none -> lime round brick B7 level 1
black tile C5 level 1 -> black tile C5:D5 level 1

★ ★ ★

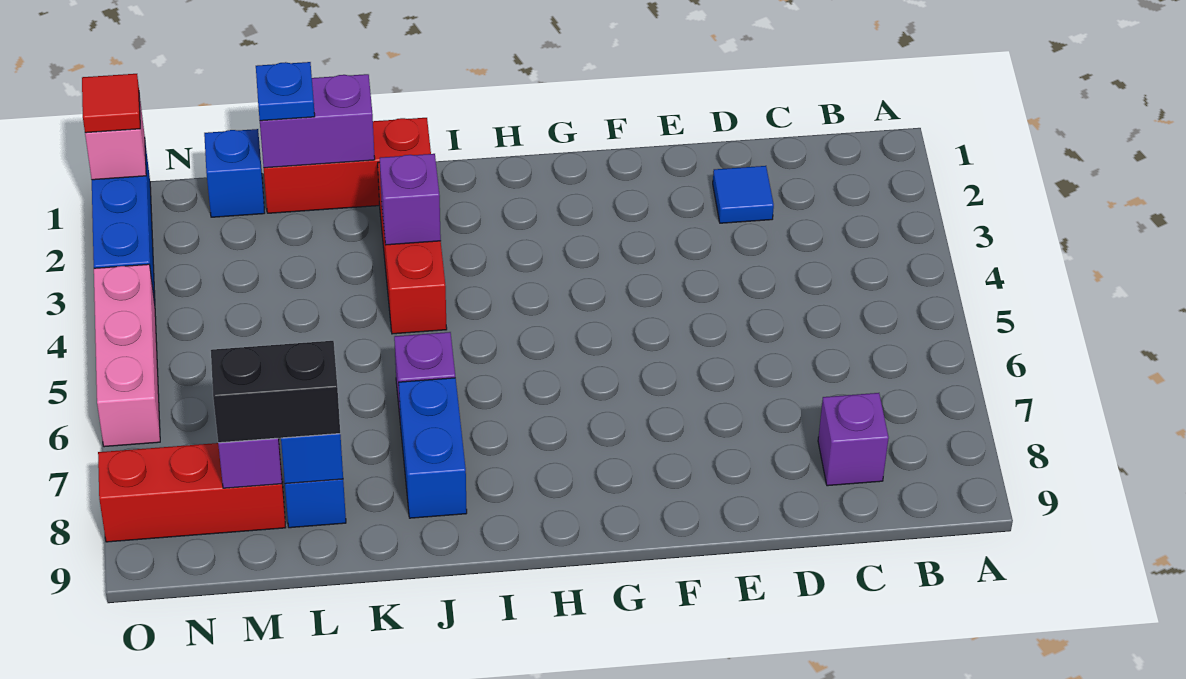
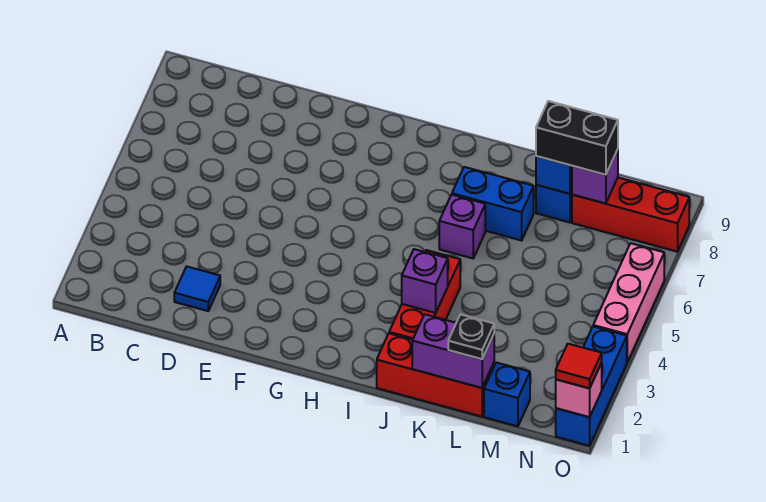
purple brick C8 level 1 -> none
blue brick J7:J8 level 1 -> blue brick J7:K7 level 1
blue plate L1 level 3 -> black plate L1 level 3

★ ★ ★

▶ _ACTION ITEM_:
Everything above from the line with "blue brick J7:J8" to the line with "blue plate L1", both included, must be repeated exactly, and nothing outside that range.

▶ _RESPONSE TO THE EXERCISE_:
blue brick J7:J8 level 1 -> blue brick J7:K7 level 1
blue plate L1 level 3 -> black plate L1 level 3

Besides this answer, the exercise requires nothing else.